#### Instructions for the task
Lines with the word "minus" are the answer; copy each of them from the data below.

━━━━━ Extracted data ━━━━━

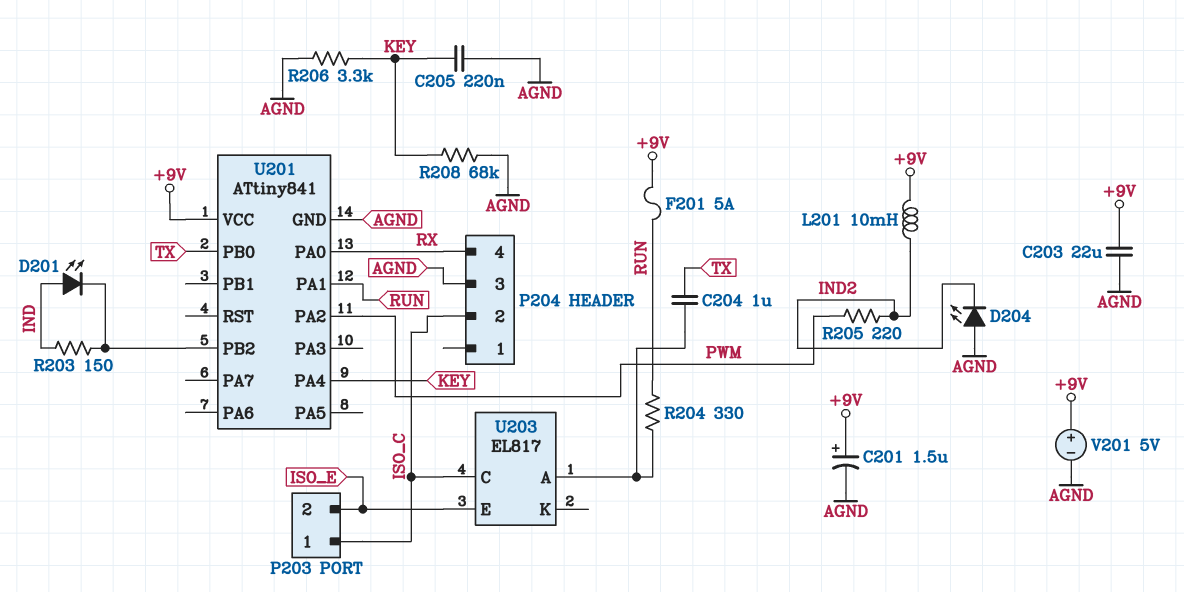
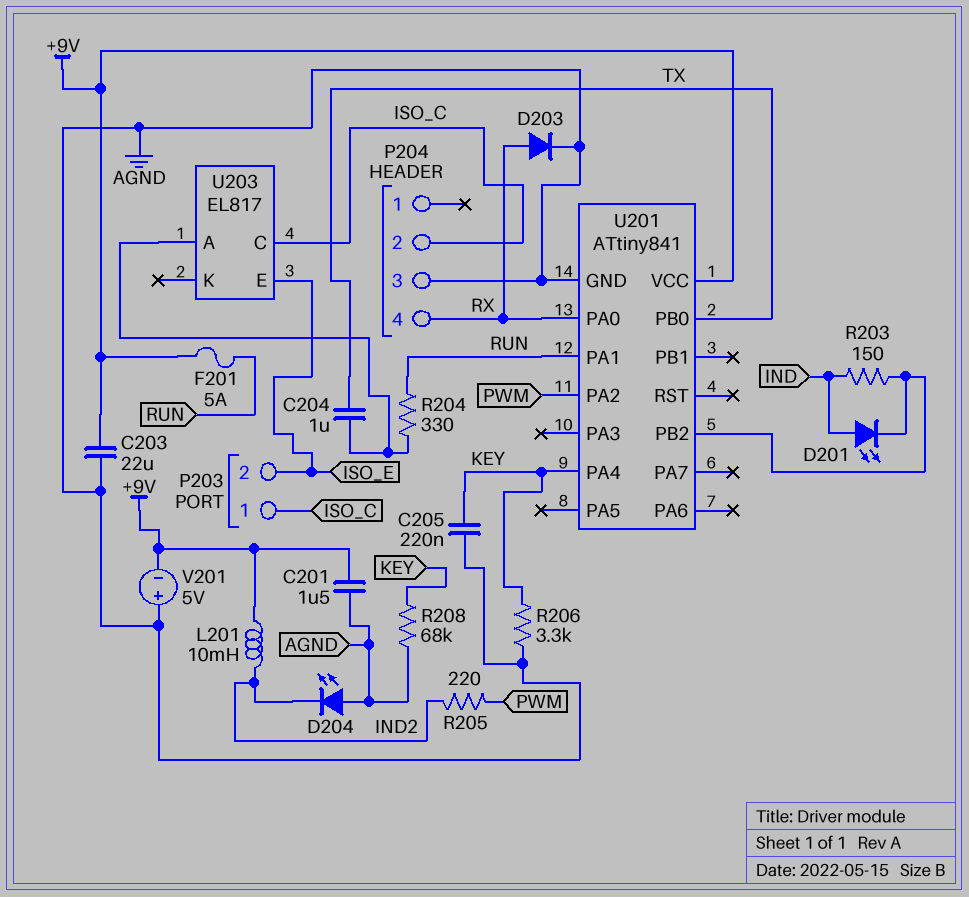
C201: 1.5uF (plus +9V, minus AGND) -> 1.5uF (+9V, AGND)
D203: none -> diode (A RX, K AGND)
V201: 5V (plus +9V, minus AGND) -> 5V (plus AGND, minus +9V)

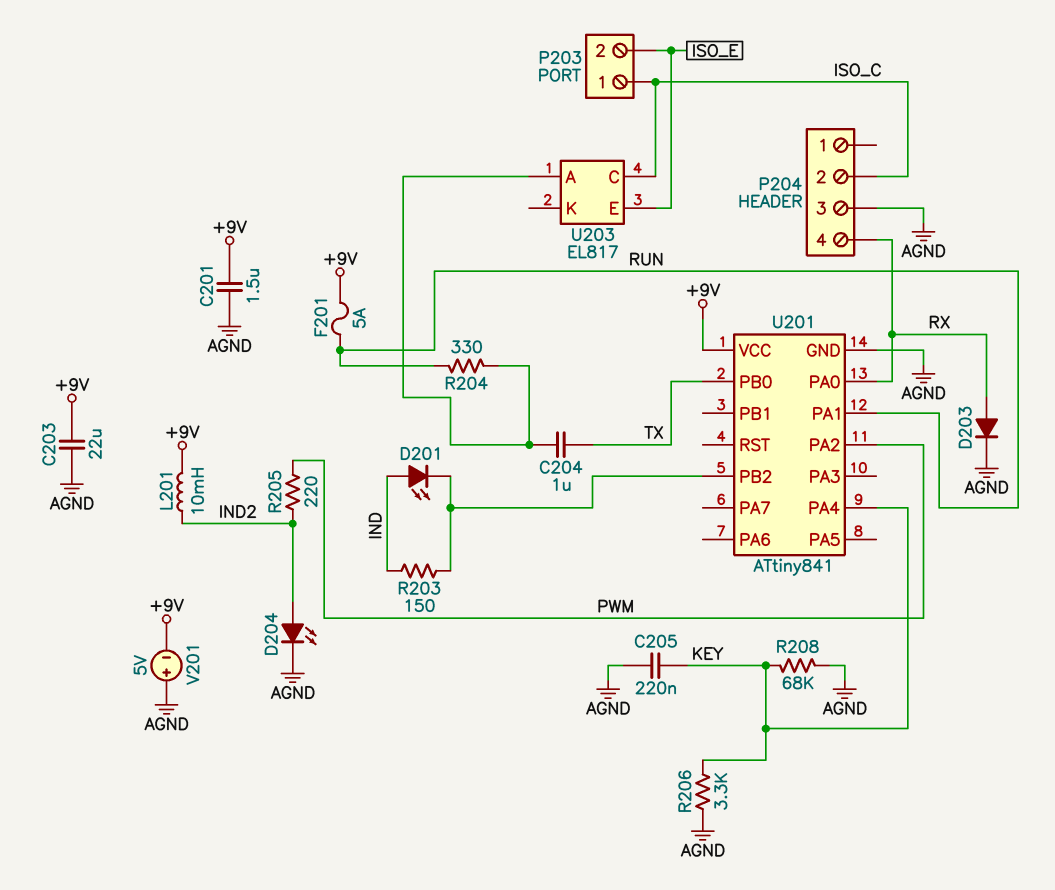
D204: LED (A AGND, K IND2) -> LED (A IND2, K AGND)

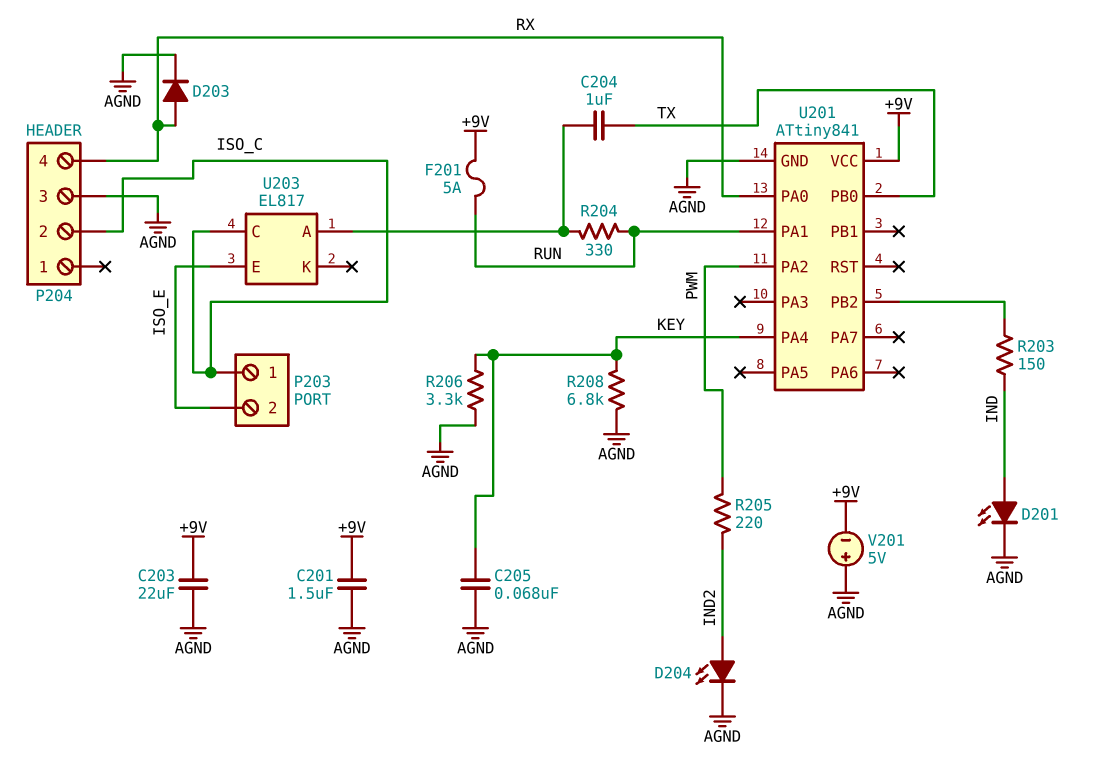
C205: 220nF (AGND, KEY) -> 68nF (AGND, KEY)
D201: LED (A IND, K U201/PB2) -> LED (A IND, K AGND)
L201: 10mH (+9V, IND2) -> none
R208: 68k (AGND, KEY) -> 6.8k (AGND, KEY)

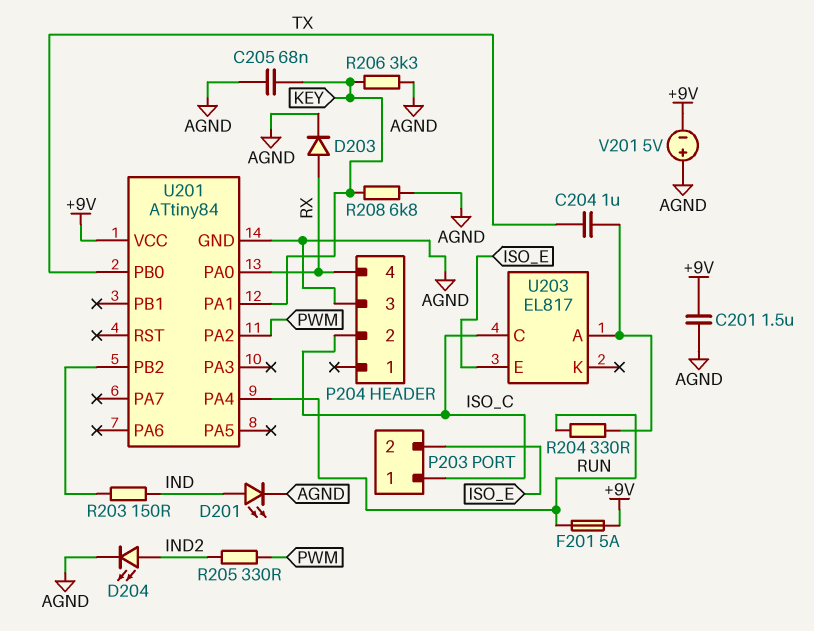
C203: 22uF (+9V, AGND) -> none
R205: 220 (IND2, PWM) -> 330 (IND2, PWM)
U201: ATtiny841 -> ATtiny84
U201 pin PA1: RUN -> KEY
U201 pin PA4: KEY -> RUN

━━━━━

#### The completed task
C201: 1.5uF (plus +9V, minus AGND) -> 1.5uF (+9V, AGND)
V201: 5V (plus +9V, minus AGND) -> 5V (plus AGND, minus +9V)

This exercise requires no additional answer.